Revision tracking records
○ ○ ○ ○ ○
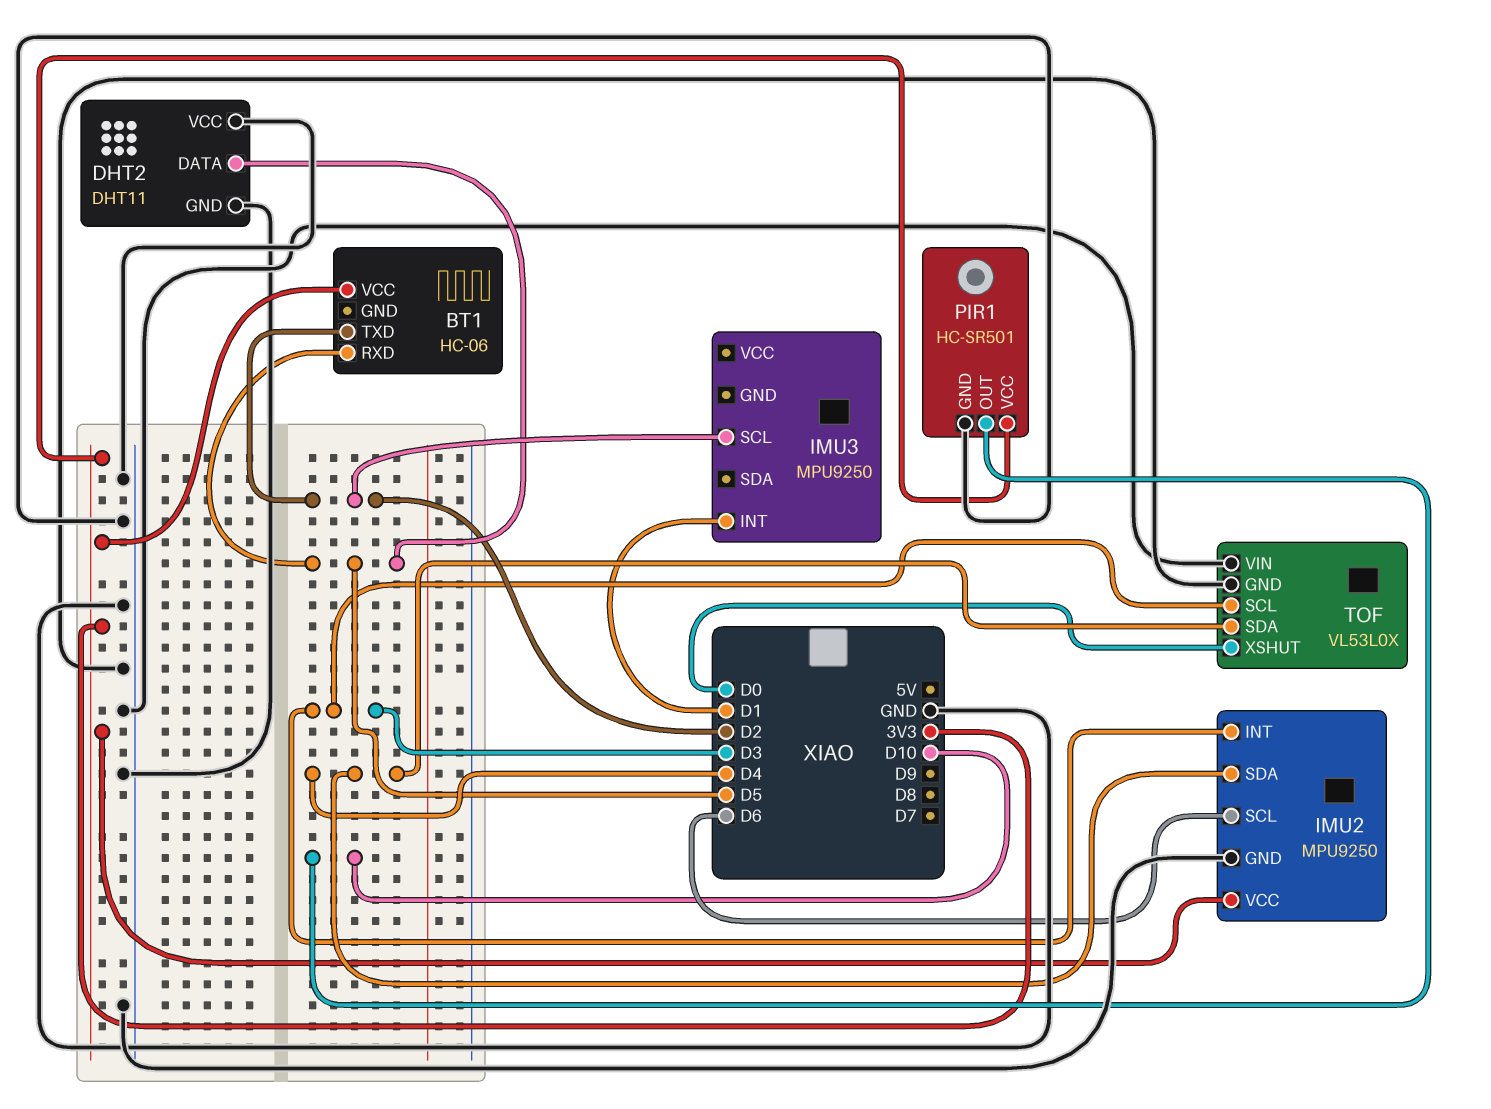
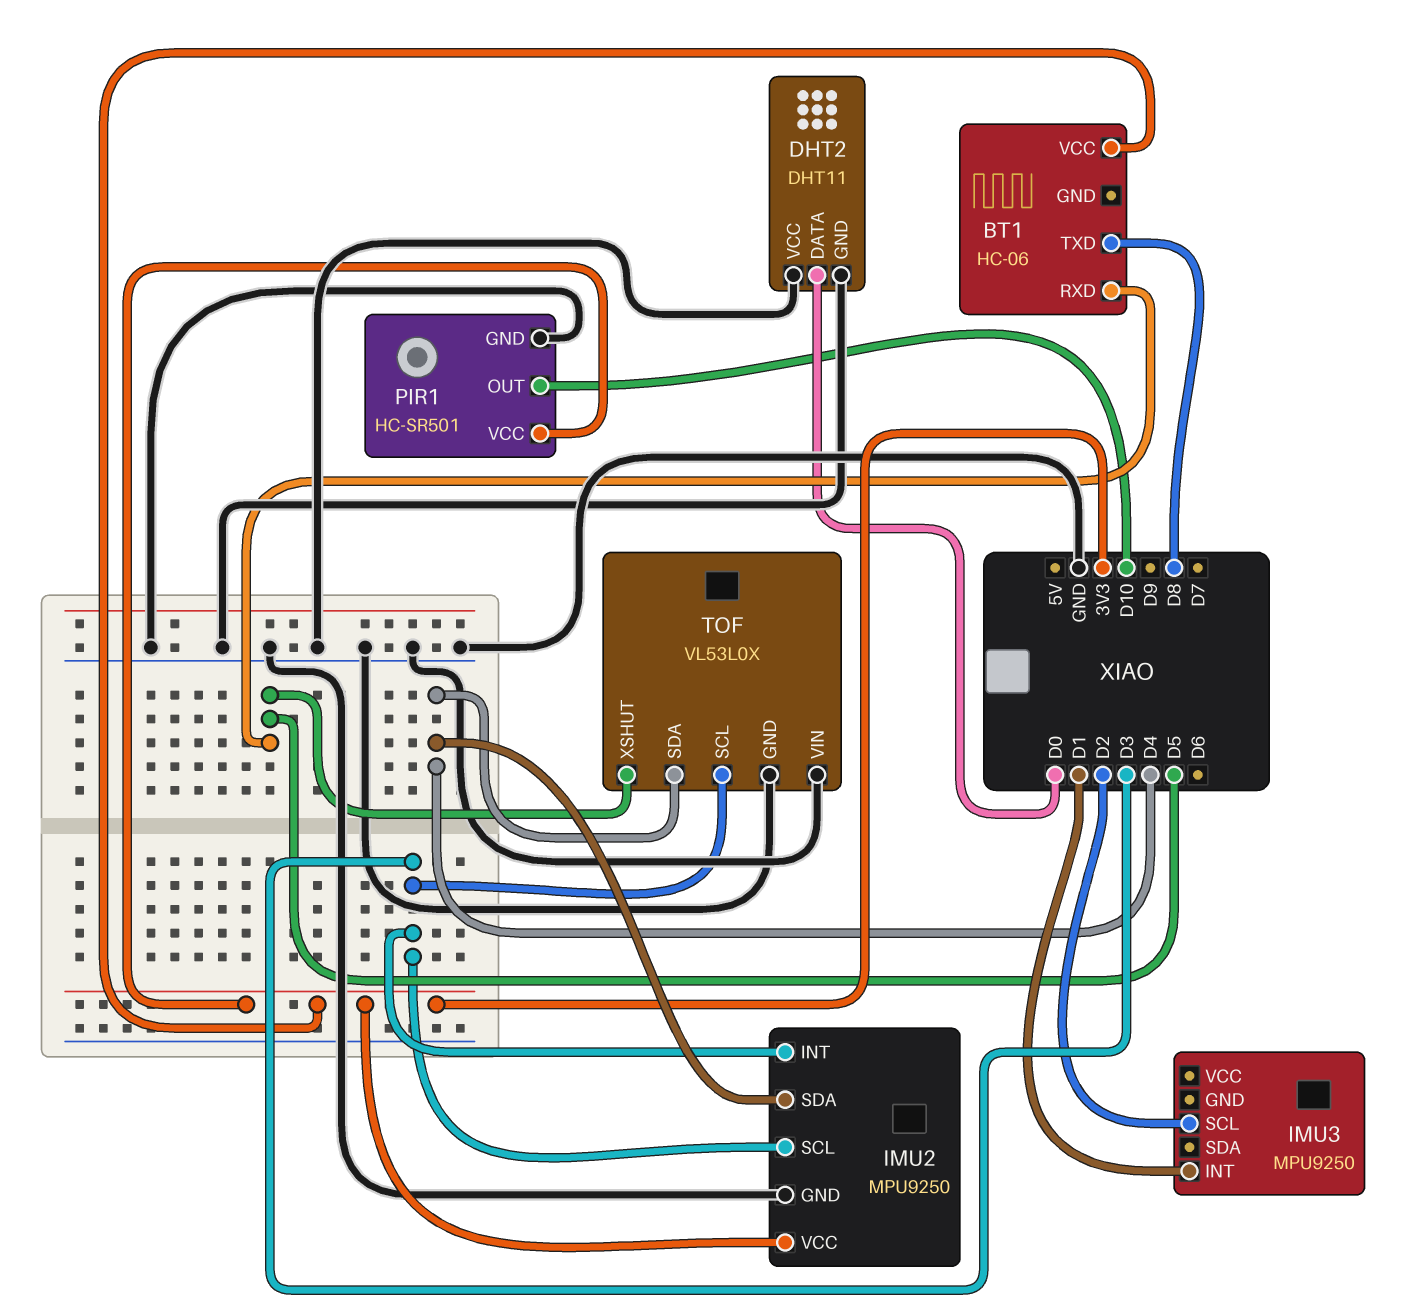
BT1 pin TXD: D2 -> D8
DHT2 pin DATA: D5 -> D0
IMU2 pin SCL: D6 -> D3
TOF pin XSHUT: D0 -> D5

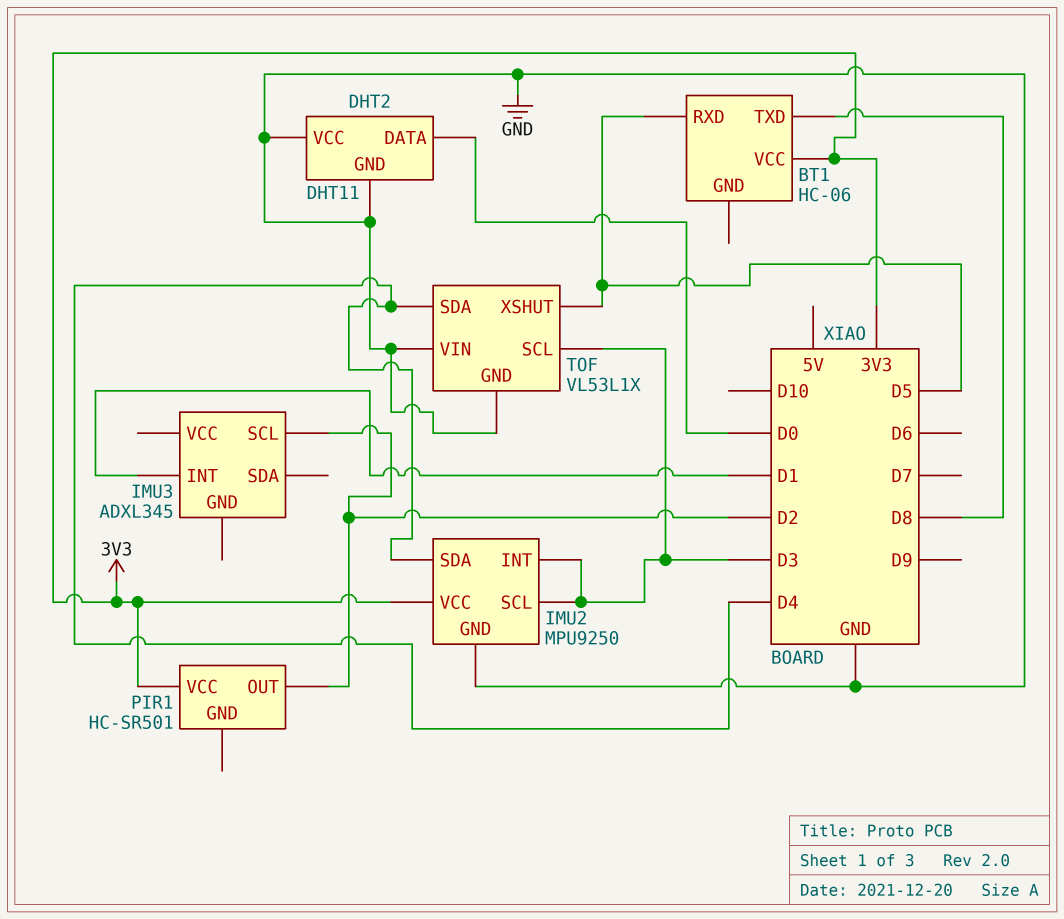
IMU3: MPU9250 -> ADXL345
PIR1 pin GND: GND -> none
PIR1 pin OUT: D10 -> D2
TOF: VL53L0X -> VL53L1X

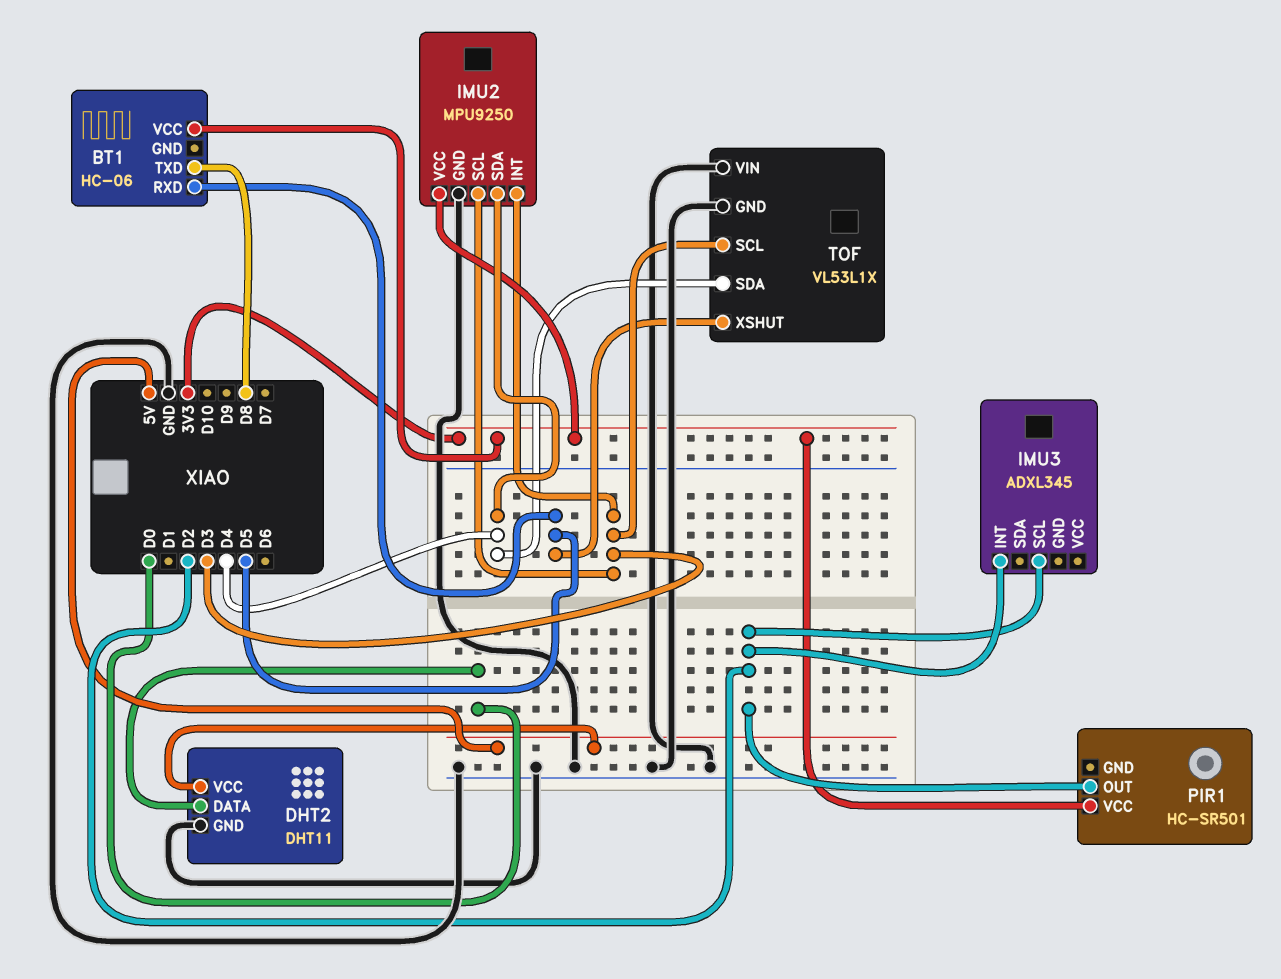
DHT2 pin VCC: GND -> 5V
IMU3 pin INT: D1 -> D2

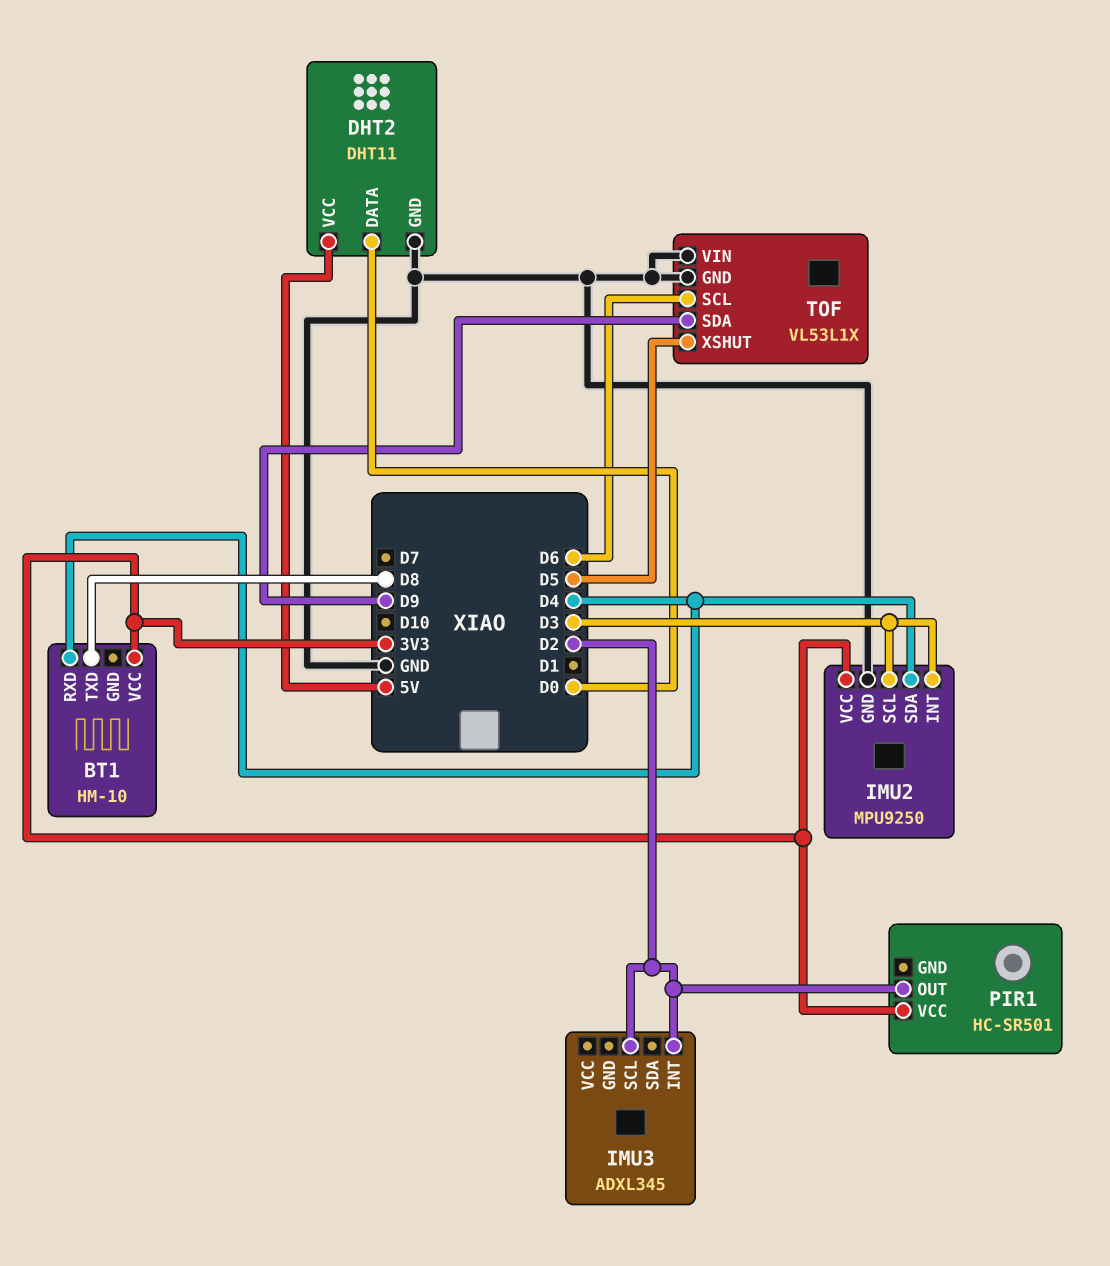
BT1: HC-06 -> HM-10
BT1 pin RXD: D5 -> D4
TOF pin SCL: D3 -> D6
TOF pin SDA: D4 -> D9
○ ○ ○ ○ ○
• **What to produce**:
Print exactly, and print only, the lines from the line with "PIR1 pin GND: GND -> none" through the last line of the entries, both ends included. No pictures belong in the result.

• **Finished task**:
PIR1 pin GND: GND -> none
PIR1 pin OUT: D10 -> D2
TOF: VL53L0X -> VL53L1X

DHT2 pin VCC: GND -> 5V
IMU3 pin INT: D1 -> D2

BT1: HC-06 -> HM-10
BT1 pin RXD: D5 -> D4
TOF pin SCL: D3 -> D6
TOF pin SDA: D4 -> D9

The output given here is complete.